:: Task to complete ::
Scan the records below. List lines holding "purple".

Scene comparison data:
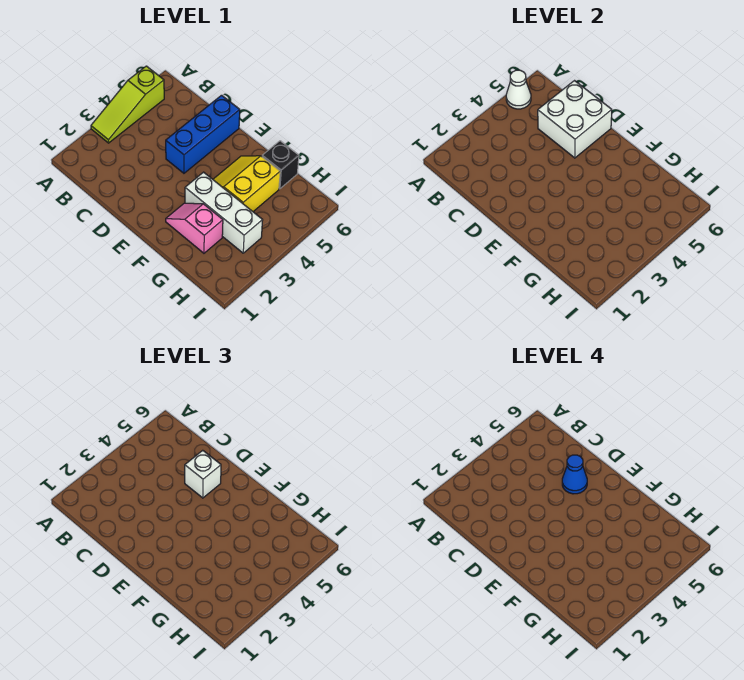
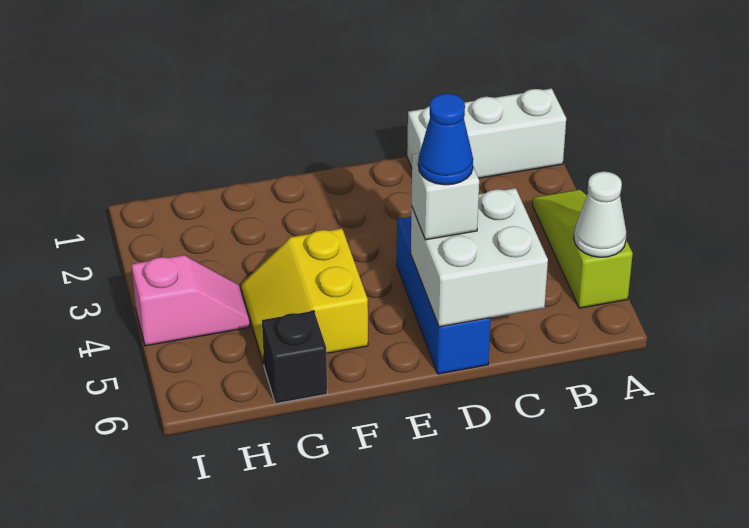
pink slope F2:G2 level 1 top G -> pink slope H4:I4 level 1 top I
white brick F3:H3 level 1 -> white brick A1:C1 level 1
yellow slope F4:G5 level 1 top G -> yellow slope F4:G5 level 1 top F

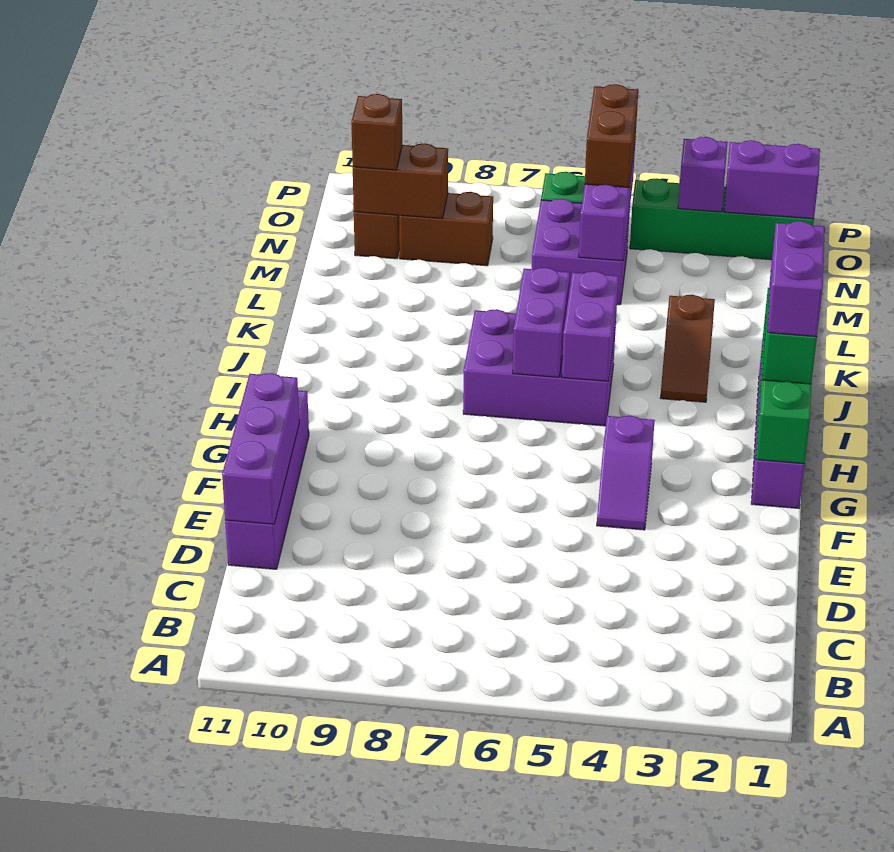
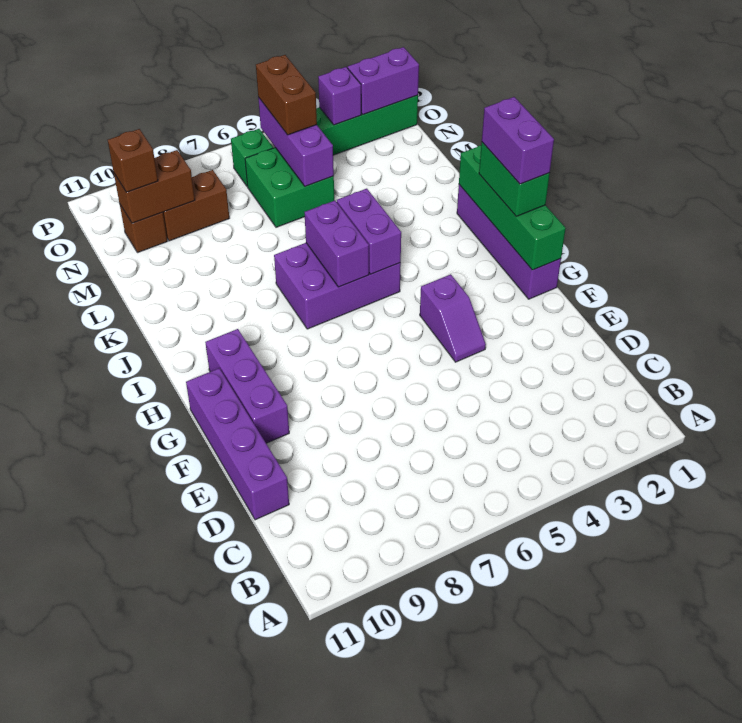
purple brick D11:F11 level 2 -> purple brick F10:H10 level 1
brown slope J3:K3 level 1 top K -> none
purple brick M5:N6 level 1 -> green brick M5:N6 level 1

:: Task result ::
purple brick D11:F11 level 2 -> purple brick F10:H10 level 1
purple brick M5:N6 level 1 -> green brick M5:N6 level 1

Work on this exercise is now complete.